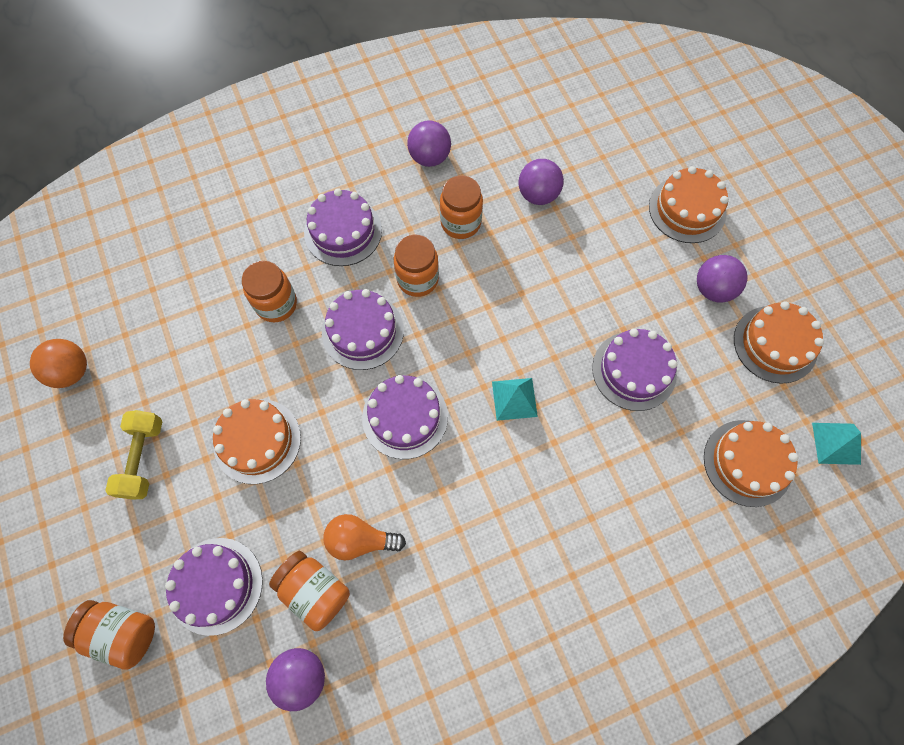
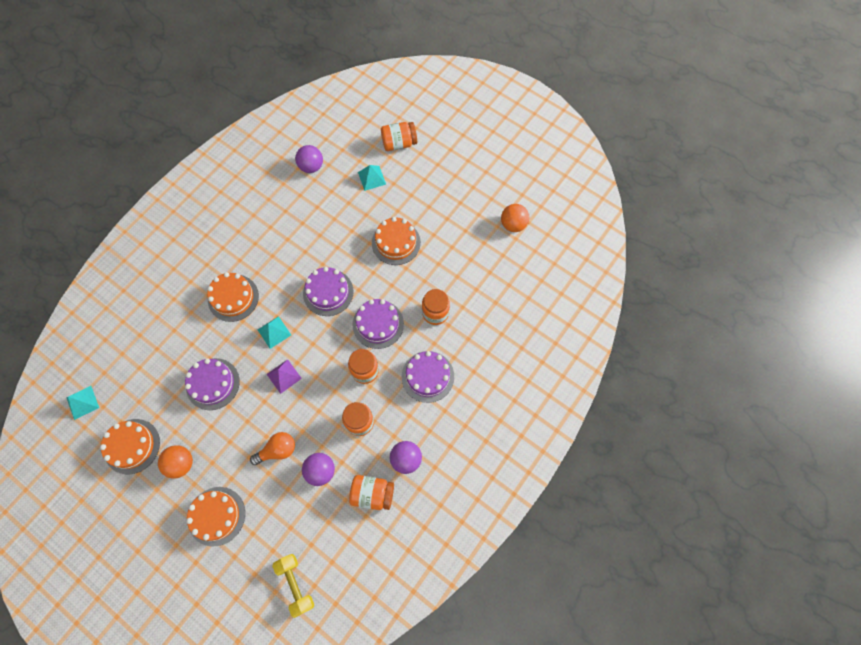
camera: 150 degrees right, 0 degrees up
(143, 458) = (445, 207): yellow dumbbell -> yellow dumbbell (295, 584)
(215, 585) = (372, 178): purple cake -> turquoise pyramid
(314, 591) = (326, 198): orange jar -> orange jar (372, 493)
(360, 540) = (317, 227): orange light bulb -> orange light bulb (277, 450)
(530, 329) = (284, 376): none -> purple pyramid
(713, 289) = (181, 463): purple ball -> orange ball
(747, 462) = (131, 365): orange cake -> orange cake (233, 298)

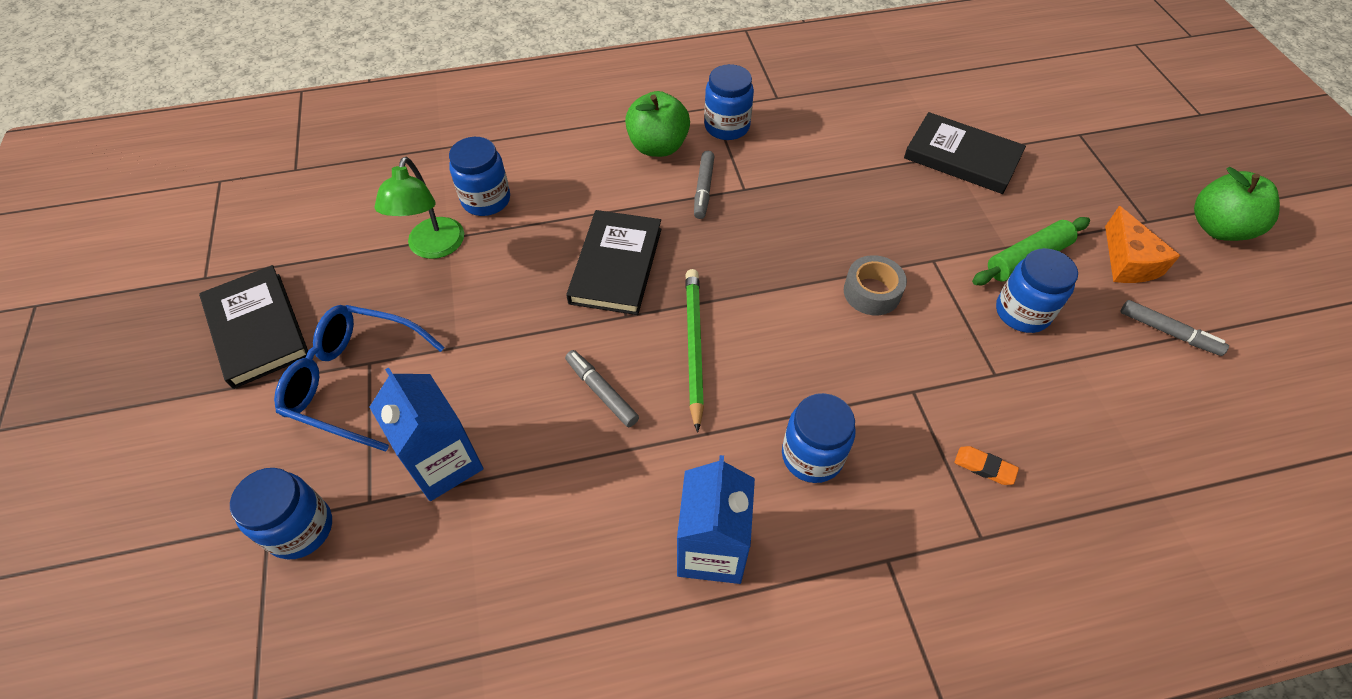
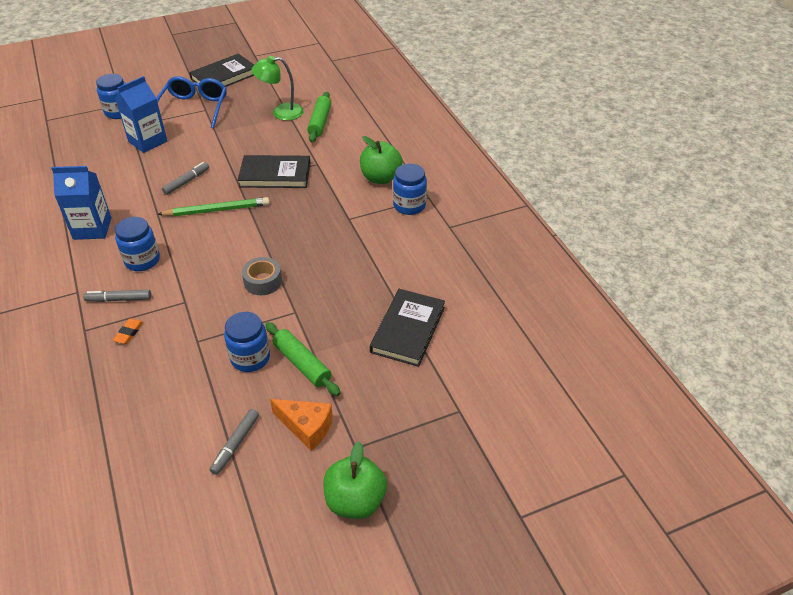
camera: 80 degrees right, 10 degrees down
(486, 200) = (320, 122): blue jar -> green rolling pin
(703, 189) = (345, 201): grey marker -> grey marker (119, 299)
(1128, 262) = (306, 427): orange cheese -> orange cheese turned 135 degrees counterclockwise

_____

Copy out all the records exactly as they read, and omit the pictures.

Response to the exercise:
camera: 150 degrees right, 0 degrees up
(143, 458) = (445, 207): yellow dumbbell -> yellow dumbbell (295, 584)
(215, 585) = (372, 178): purple cake -> turquoise pyramid
(314, 591) = (326, 198): orange jar -> orange jar (372, 493)
(360, 540) = (317, 227): orange light bulb -> orange light bulb (277, 450)
(530, 329) = (284, 376): none -> purple pyramid
(713, 289) = (181, 463): purple ball -> orange ball
(747, 462) = (131, 365): orange cake -> orange cake (233, 298)

camera: 80 degrees right, 10 degrees down
(486, 200) = (320, 122): blue jar -> green rolling pin
(703, 189) = (345, 201): grey marker -> grey marker (119, 299)
(1128, 262) = (306, 427): orange cheese -> orange cheese turned 135 degrees counterclockwise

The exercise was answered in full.